▸ **INFORMATION PROVIDED**
BEGIN
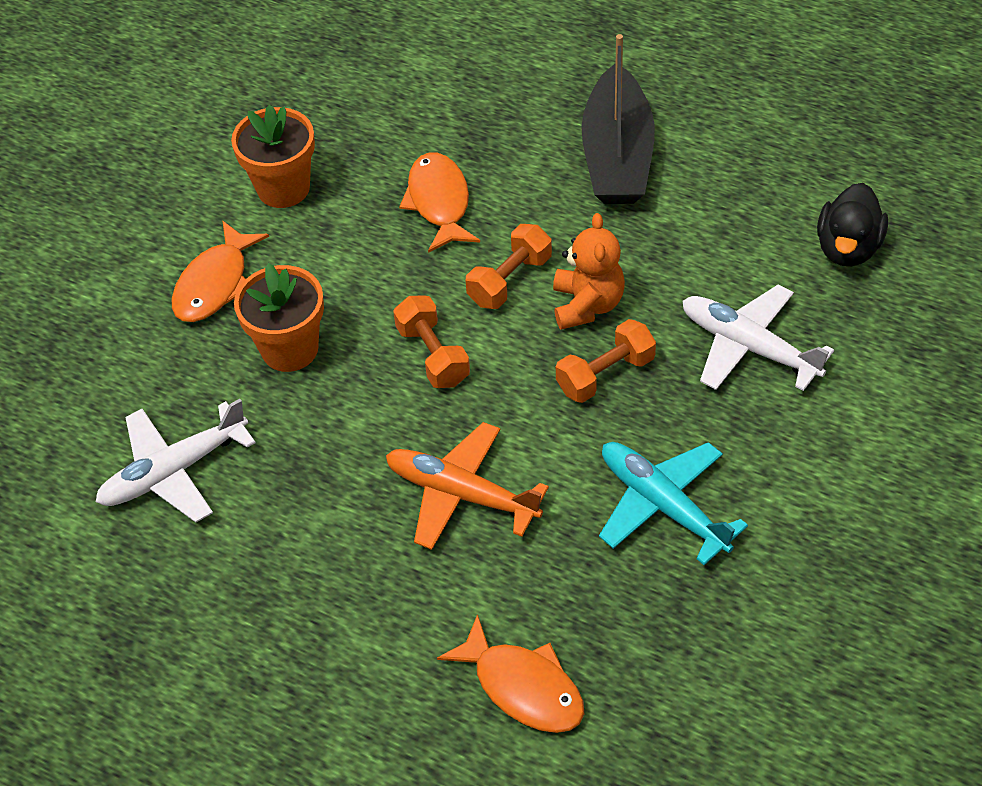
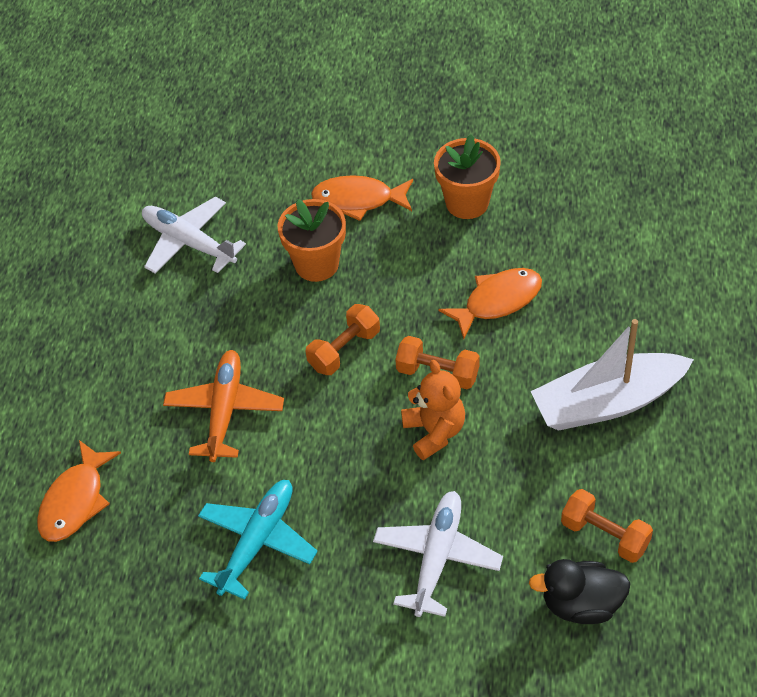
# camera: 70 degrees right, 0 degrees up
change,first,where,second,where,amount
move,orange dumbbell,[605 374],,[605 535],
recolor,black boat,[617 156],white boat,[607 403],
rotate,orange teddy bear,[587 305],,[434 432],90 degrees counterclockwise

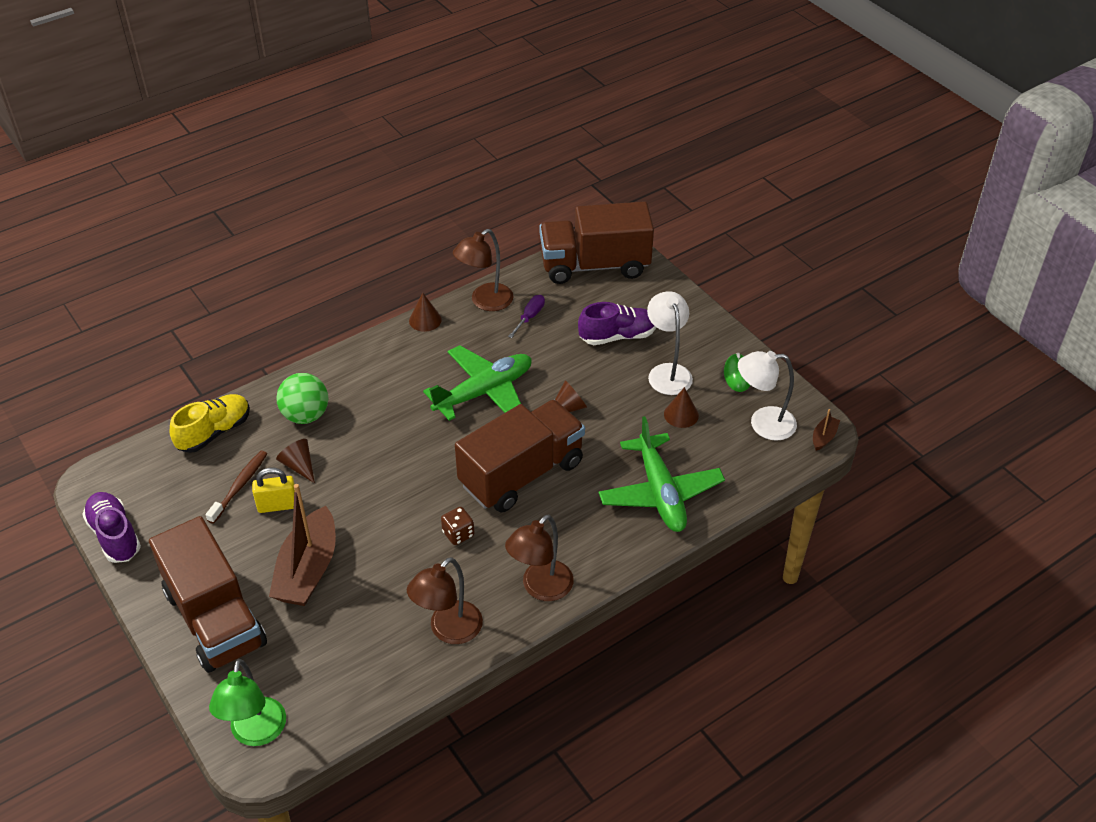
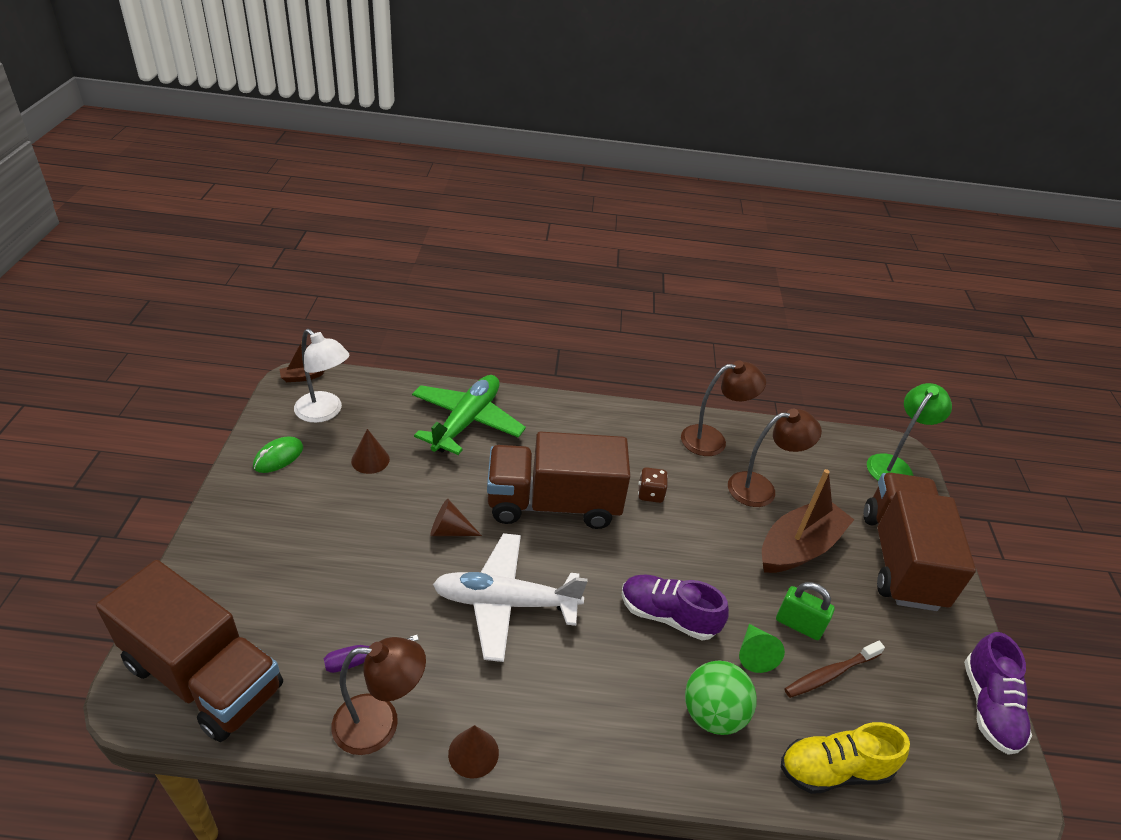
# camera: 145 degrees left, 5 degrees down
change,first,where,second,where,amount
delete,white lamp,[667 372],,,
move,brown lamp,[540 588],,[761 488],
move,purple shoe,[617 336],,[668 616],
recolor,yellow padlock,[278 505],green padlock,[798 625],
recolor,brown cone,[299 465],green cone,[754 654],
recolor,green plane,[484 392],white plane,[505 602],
END
Repeat the data exactly as written, but without the pictures.

▸ **YOUR SOLUTION**
# camera: 70 degrees right, 0 degrees up
change,first,where,second,where,amount
move,orange dumbbell,[605 374],,[605 535],
recolor,black boat,[617 156],white boat,[607 403],
rotate,orange teddy bear,[587 305],,[434 432],90 degrees counterclockwise

# camera: 145 degrees left, 5 degrees down
change,first,where,second,where,amount
delete,white lamp,[667 372],,,
move,brown lamp,[540 588],,[761 488],
move,purple shoe,[617 336],,[668 616],
recolor,yellow padlock,[278 505],green padlock,[798 625],
recolor,brown cone,[299 465],green cone,[754 654],
recolor,green plane,[484 392],white plane,[505 602],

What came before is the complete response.